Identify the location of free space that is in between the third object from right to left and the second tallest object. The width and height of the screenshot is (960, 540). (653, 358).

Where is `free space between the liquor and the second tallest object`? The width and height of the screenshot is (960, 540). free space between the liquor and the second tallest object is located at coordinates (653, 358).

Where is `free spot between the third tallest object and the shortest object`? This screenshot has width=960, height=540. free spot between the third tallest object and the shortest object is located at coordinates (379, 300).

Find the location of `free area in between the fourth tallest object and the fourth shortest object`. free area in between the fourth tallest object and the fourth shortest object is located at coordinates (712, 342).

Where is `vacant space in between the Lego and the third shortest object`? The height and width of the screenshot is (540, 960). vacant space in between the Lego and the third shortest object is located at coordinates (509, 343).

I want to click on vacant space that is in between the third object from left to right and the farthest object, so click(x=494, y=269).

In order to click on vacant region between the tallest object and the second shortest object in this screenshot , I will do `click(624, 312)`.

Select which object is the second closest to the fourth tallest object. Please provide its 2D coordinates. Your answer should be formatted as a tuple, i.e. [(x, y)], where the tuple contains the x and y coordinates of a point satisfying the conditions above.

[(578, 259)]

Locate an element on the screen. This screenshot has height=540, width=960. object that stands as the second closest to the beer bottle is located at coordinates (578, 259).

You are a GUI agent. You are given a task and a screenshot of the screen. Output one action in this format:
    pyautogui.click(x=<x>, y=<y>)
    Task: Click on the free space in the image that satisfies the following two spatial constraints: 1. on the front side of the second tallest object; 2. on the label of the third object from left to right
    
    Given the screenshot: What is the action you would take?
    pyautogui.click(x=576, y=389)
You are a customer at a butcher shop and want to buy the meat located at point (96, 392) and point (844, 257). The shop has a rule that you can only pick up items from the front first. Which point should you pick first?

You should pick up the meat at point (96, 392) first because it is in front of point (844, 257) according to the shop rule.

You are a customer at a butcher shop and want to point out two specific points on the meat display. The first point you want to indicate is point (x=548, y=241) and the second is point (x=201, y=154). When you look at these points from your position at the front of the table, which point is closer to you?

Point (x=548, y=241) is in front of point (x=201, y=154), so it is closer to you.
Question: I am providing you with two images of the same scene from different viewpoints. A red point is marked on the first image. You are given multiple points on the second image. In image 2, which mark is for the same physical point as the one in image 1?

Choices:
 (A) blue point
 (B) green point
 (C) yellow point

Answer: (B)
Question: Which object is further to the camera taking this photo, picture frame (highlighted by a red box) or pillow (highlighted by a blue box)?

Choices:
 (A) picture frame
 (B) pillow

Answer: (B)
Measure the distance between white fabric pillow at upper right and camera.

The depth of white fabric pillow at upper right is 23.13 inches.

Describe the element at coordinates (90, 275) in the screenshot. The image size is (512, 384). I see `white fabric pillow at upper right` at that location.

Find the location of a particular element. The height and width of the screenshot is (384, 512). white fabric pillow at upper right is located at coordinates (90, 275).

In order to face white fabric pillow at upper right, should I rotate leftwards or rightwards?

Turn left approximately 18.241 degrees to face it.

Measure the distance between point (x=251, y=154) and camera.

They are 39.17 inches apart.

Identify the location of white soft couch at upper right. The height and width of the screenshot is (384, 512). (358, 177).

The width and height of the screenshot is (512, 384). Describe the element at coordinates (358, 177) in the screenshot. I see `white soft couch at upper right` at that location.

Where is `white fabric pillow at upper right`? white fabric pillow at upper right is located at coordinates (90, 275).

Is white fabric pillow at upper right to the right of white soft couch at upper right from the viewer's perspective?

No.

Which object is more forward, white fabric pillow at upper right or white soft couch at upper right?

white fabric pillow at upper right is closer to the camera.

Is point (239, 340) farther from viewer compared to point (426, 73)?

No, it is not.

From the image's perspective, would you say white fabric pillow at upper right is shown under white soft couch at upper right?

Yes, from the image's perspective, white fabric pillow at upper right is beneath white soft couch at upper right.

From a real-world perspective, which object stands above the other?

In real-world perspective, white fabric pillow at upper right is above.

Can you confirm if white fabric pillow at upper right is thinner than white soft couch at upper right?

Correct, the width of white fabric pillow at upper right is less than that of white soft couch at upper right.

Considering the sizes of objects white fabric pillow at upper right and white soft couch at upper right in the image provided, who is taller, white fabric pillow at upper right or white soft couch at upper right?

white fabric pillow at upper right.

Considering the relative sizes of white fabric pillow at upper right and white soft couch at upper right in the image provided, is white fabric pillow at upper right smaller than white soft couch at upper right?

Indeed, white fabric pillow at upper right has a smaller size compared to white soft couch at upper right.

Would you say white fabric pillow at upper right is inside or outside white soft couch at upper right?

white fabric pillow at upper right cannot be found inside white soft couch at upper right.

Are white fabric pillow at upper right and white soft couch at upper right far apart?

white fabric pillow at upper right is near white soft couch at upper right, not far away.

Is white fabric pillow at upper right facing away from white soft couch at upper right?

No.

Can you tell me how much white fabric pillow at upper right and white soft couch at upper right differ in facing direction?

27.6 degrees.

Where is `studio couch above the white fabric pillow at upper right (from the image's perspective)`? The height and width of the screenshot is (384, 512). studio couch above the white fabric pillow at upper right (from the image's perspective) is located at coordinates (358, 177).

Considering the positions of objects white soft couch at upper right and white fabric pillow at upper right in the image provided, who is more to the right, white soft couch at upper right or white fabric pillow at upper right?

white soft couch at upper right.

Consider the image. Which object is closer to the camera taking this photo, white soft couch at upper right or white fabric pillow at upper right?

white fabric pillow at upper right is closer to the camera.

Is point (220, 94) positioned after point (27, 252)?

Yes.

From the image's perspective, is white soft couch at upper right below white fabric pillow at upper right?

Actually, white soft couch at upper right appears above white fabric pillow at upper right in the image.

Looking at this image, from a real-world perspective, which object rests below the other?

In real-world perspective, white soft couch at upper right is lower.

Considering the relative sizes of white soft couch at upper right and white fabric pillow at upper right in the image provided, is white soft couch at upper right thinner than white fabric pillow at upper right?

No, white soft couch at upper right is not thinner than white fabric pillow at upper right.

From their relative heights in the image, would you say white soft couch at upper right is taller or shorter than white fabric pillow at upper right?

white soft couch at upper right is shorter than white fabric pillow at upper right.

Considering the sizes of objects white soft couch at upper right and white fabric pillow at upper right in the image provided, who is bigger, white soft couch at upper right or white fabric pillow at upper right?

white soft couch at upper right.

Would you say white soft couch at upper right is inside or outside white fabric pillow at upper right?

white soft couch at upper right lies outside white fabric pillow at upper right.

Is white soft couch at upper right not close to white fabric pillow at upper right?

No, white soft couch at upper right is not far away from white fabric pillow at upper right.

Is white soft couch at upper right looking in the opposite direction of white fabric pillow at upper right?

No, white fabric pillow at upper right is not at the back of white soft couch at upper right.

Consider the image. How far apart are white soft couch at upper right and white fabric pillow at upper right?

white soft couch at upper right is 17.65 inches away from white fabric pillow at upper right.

# Written instruction
Copy out every one of the records above word for word, with nothing changed.

# Reply to the exercise
Identify the location of free space that is in between the third object from right to left and the second tallest object. The width and height of the screenshot is (960, 540). (653, 358).

Where is `free space between the liquor and the second tallest object`? The width and height of the screenshot is (960, 540). free space between the liquor and the second tallest object is located at coordinates (653, 358).

Where is `free spot between the third tallest object and the shortest object`? This screenshot has width=960, height=540. free spot between the third tallest object and the shortest object is located at coordinates (379, 300).

Find the location of `free area in between the fourth tallest object and the fourth shortest object`. free area in between the fourth tallest object and the fourth shortest object is located at coordinates (712, 342).

Where is `vacant space in between the Lego and the third shortest object`? The height and width of the screenshot is (540, 960). vacant space in between the Lego and the third shortest object is located at coordinates (509, 343).

I want to click on vacant space that is in between the third object from left to right and the farthest object, so click(x=494, y=269).

In order to click on vacant region between the tallest object and the second shortest object in this screenshot , I will do `click(624, 312)`.

Select which object is the second closest to the fourth tallest object. Please provide its 2D coordinates. Your answer should be formatted as a tuple, i.e. [(x, y)], where the tuple contains the x and y coordinates of a point satisfying the conditions above.

[(578, 259)]

Locate an element on the screen. This screenshot has height=540, width=960. object that stands as the second closest to the beer bottle is located at coordinates (578, 259).

You are a GUI agent. You are given a task and a screenshot of the screen. Output one action in this format:
    pyautogui.click(x=<x>, y=<y>)
    Task: Click on the free space in the image that satisfies the following two spatial constraints: 1. on the front side of the second tallest object; 2. on the label of the third object from left to right
    
    Given the screenshot: What is the action you would take?
    pyautogui.click(x=576, y=389)
You are a customer at a butcher shop and want to buy the meat located at point (96, 392) and point (844, 257). The shop has a rule that you can only pick up items from the front first. Which point should you pick first?

You should pick up the meat at point (96, 392) first because it is in front of point (844, 257) according to the shop rule.

You are a customer at a butcher shop and want to point out two specific points on the meat display. The first point you want to indicate is point (x=548, y=241) and the second is point (x=201, y=154). When you look at these points from your position at the front of the table, which point is closer to you?

Point (x=548, y=241) is in front of point (x=201, y=154), so it is closer to you.
Question: I am providing you with two images of the same scene from different viewpoints. A red point is marked on the first image. You are given multiple points on the second image. In image 2, which mark is for the same physical point as the one in image 1?

Choices:
 (A) blue point
 (B) green point
 (C) yellow point

Answer: (B)
Question: Which object is further to the camera taking this photo, picture frame (highlighted by a red box) or pillow (highlighted by a blue box)?

Choices:
 (A) picture frame
 (B) pillow

Answer: (B)
Measure the distance between white fabric pillow at upper right and camera.

The depth of white fabric pillow at upper right is 23.13 inches.

Describe the element at coordinates (90, 275) in the screenshot. The image size is (512, 384). I see `white fabric pillow at upper right` at that location.

Find the location of a particular element. The height and width of the screenshot is (384, 512). white fabric pillow at upper right is located at coordinates (90, 275).

In order to face white fabric pillow at upper right, should I rotate leftwards or rightwards?

Turn left approximately 18.241 degrees to face it.

Measure the distance between point (x=251, y=154) and camera.

They are 39.17 inches apart.

Identify the location of white soft couch at upper right. The height and width of the screenshot is (384, 512). (358, 177).

The width and height of the screenshot is (512, 384). Describe the element at coordinates (358, 177) in the screenshot. I see `white soft couch at upper right` at that location.

Where is `white fabric pillow at upper right`? white fabric pillow at upper right is located at coordinates (90, 275).

Is white fabric pillow at upper right to the right of white soft couch at upper right from the viewer's perspective?

No.

Which object is more forward, white fabric pillow at upper right or white soft couch at upper right?

white fabric pillow at upper right is closer to the camera.

Is point (239, 340) farther from viewer compared to point (426, 73)?

No, it is not.

From the image's perspective, would you say white fabric pillow at upper right is shown under white soft couch at upper right?

Yes, from the image's perspective, white fabric pillow at upper right is beneath white soft couch at upper right.

From a real-world perspective, which object stands above the other?

In real-world perspective, white fabric pillow at upper right is above.

Can you confirm if white fabric pillow at upper right is thinner than white soft couch at upper right?

Correct, the width of white fabric pillow at upper right is less than that of white soft couch at upper right.

Considering the sizes of objects white fabric pillow at upper right and white soft couch at upper right in the image provided, who is taller, white fabric pillow at upper right or white soft couch at upper right?

white fabric pillow at upper right.

Considering the relative sizes of white fabric pillow at upper right and white soft couch at upper right in the image provided, is white fabric pillow at upper right smaller than white soft couch at upper right?

Indeed, white fabric pillow at upper right has a smaller size compared to white soft couch at upper right.

Would you say white fabric pillow at upper right is inside or outside white soft couch at upper right?

white fabric pillow at upper right cannot be found inside white soft couch at upper right.

Are white fabric pillow at upper right and white soft couch at upper right far apart?

white fabric pillow at upper right is near white soft couch at upper right, not far away.

Is white fabric pillow at upper right facing away from white soft couch at upper right?

No.

Can you tell me how much white fabric pillow at upper right and white soft couch at upper right differ in facing direction?

27.6 degrees.

Where is `studio couch above the white fabric pillow at upper right (from the image's perspective)`? The height and width of the screenshot is (384, 512). studio couch above the white fabric pillow at upper right (from the image's perspective) is located at coordinates (358, 177).

Considering the positions of objects white soft couch at upper right and white fabric pillow at upper right in the image provided, who is more to the right, white soft couch at upper right or white fabric pillow at upper right?

white soft couch at upper right.

Consider the image. Which object is closer to the camera taking this photo, white soft couch at upper right or white fabric pillow at upper right?

white fabric pillow at upper right is closer to the camera.

Is point (220, 94) positioned after point (27, 252)?

Yes.

From the image's perspective, is white soft couch at upper right below white fabric pillow at upper right?

Actually, white soft couch at upper right appears above white fabric pillow at upper right in the image.

Looking at this image, from a real-world perspective, which object rests below the other?

In real-world perspective, white soft couch at upper right is lower.

Considering the relative sizes of white soft couch at upper right and white fabric pillow at upper right in the image provided, is white soft couch at upper right thinner than white fabric pillow at upper right?

No, white soft couch at upper right is not thinner than white fabric pillow at upper right.

From their relative heights in the image, would you say white soft couch at upper right is taller or shorter than white fabric pillow at upper right?

white soft couch at upper right is shorter than white fabric pillow at upper right.

Considering the sizes of objects white soft couch at upper right and white fabric pillow at upper right in the image provided, who is bigger, white soft couch at upper right or white fabric pillow at upper right?

white soft couch at upper right.

Would you say white soft couch at upper right is inside or outside white fabric pillow at upper right?

white soft couch at upper right lies outside white fabric pillow at upper right.

Is white soft couch at upper right not close to white fabric pillow at upper right?

No, white soft couch at upper right is not far away from white fabric pillow at upper right.

Is white soft couch at upper right looking in the opposite direction of white fabric pillow at upper right?

No, white fabric pillow at upper right is not at the back of white soft couch at upper right.

Consider the image. How far apart are white soft couch at upper right and white fabric pillow at upper right?

white soft couch at upper right is 17.65 inches away from white fabric pillow at upper right.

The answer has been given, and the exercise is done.